TASK PROMPT ▸ Where does the string "spoon" appear in the listing below? Copy every line where it does.

MATERIAL PROVIDED ▸
+ + +

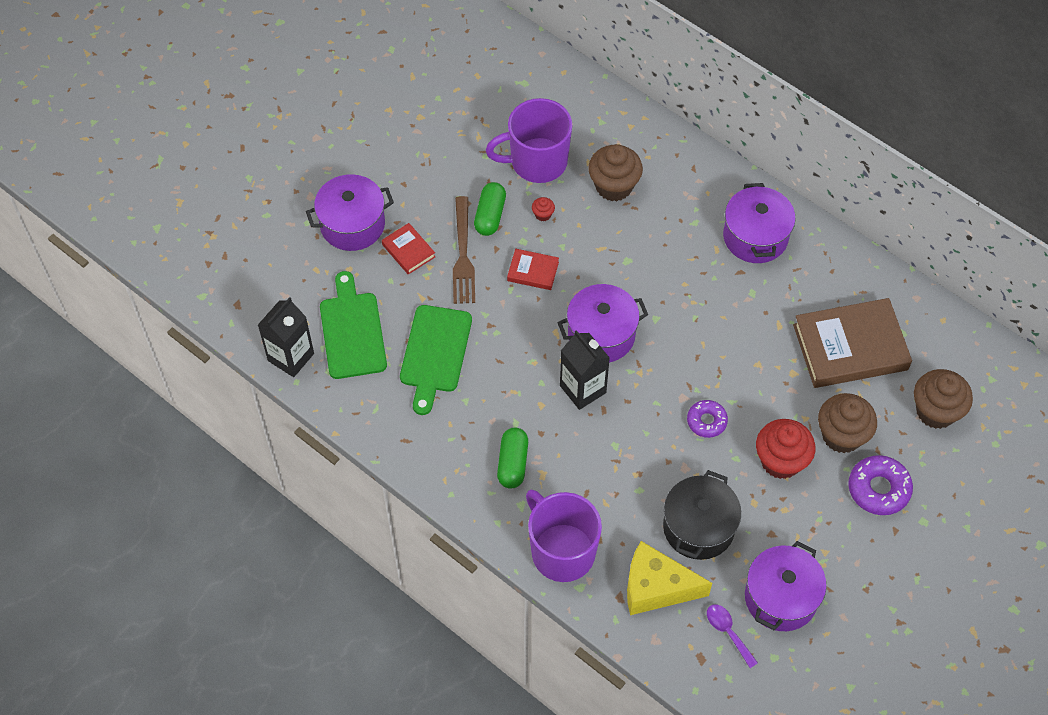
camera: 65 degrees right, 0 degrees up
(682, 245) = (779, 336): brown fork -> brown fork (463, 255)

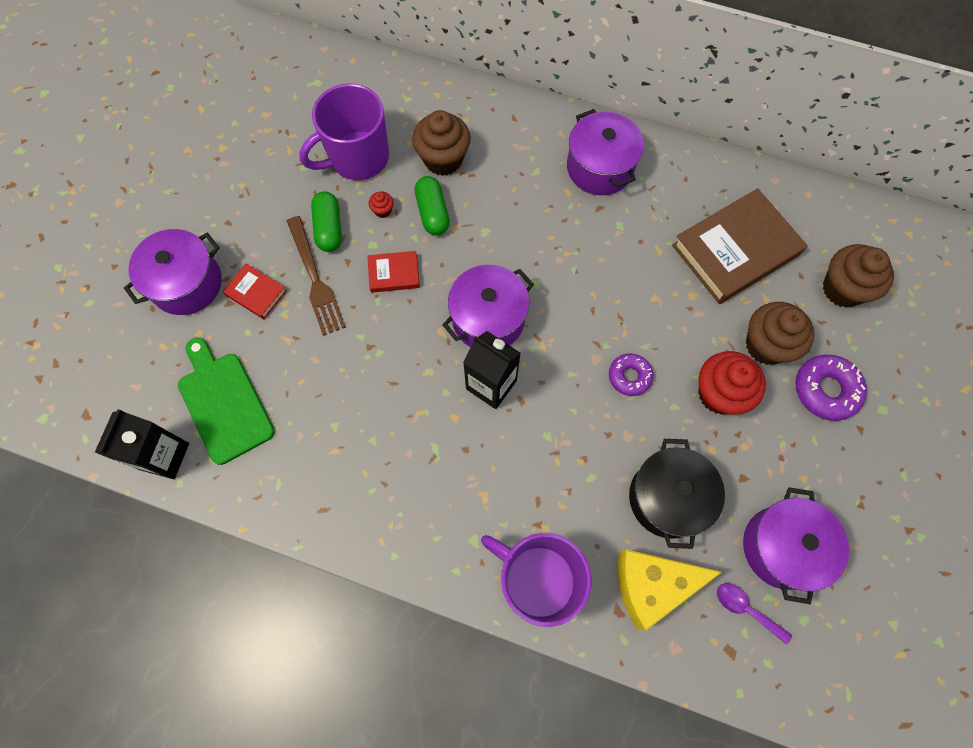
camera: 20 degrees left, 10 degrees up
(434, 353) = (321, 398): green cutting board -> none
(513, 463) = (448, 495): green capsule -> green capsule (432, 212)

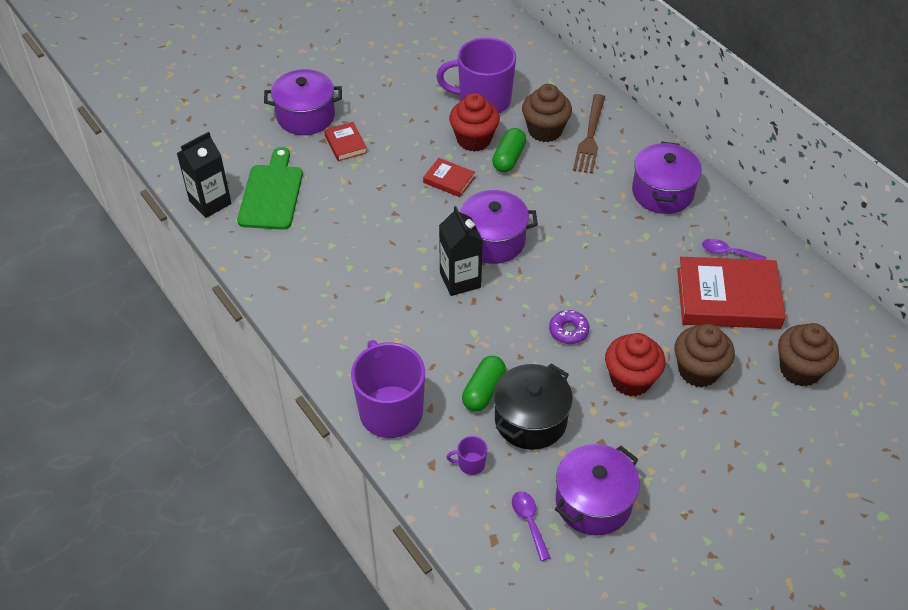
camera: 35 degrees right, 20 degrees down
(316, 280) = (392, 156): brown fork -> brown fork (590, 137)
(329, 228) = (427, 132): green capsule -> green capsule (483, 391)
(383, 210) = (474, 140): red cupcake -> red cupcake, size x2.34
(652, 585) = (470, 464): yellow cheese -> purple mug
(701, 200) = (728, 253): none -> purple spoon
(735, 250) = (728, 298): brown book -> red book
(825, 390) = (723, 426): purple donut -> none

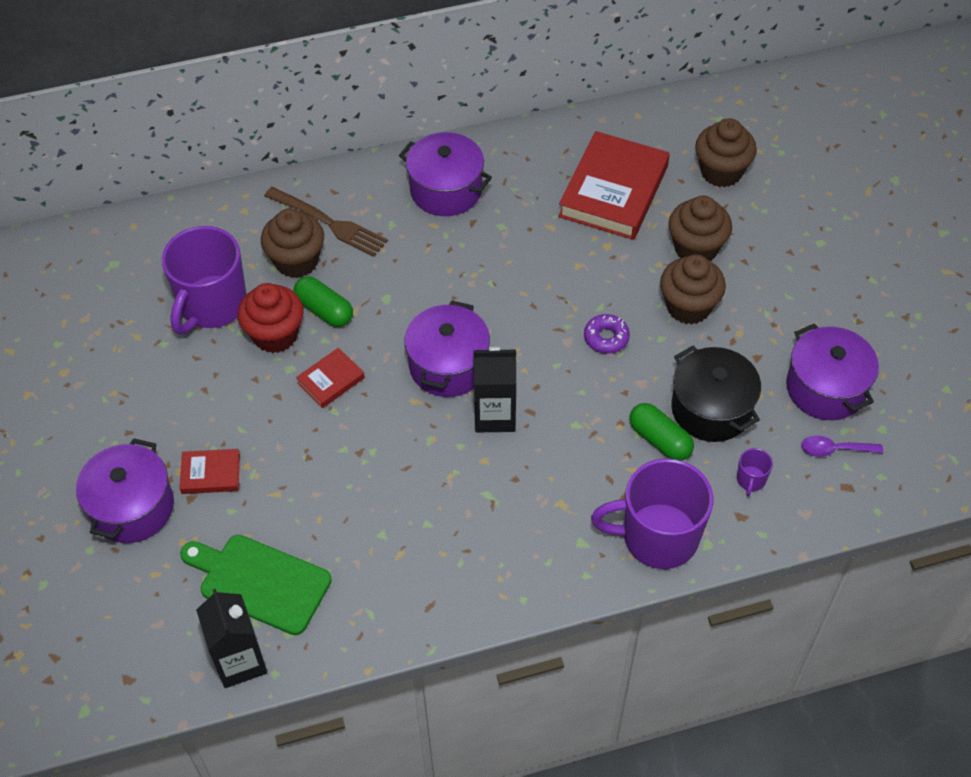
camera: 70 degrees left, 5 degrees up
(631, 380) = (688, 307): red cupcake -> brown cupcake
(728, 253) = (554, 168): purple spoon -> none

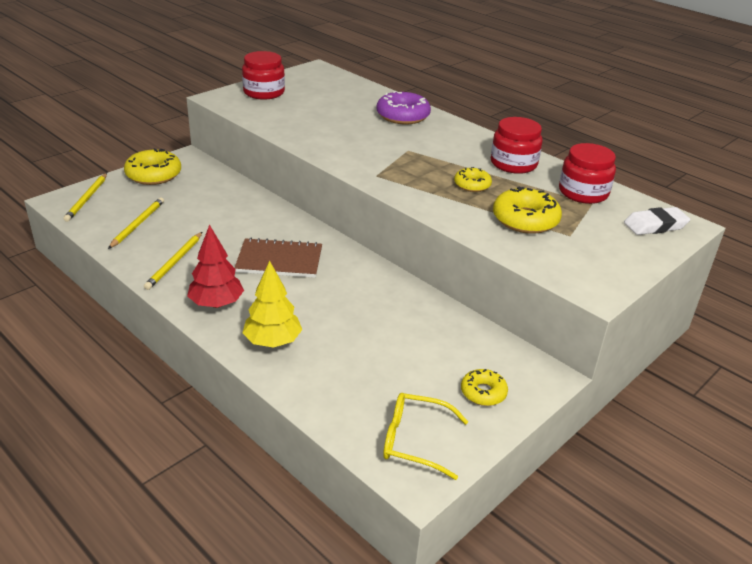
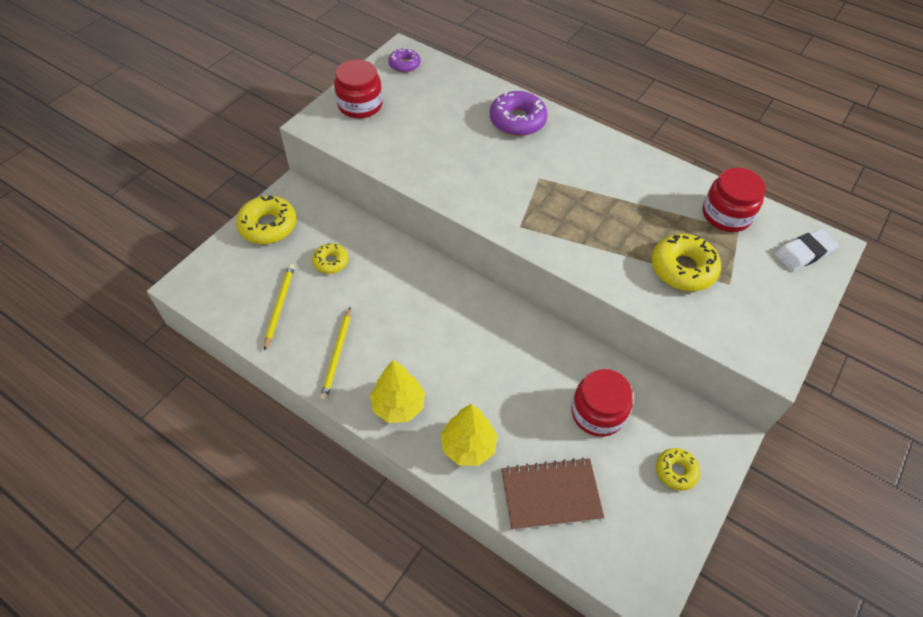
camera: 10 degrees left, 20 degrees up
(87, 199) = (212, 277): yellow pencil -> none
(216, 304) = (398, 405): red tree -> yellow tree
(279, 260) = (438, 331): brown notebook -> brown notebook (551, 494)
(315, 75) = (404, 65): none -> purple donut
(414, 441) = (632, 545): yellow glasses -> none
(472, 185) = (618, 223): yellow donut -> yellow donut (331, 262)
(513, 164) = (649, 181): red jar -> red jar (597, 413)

+ + +

RESPONSE TO THE EXERCISE ▸
(701, 200) = (728, 253): none -> purple spoon
(728, 253) = (554, 168): purple spoon -> none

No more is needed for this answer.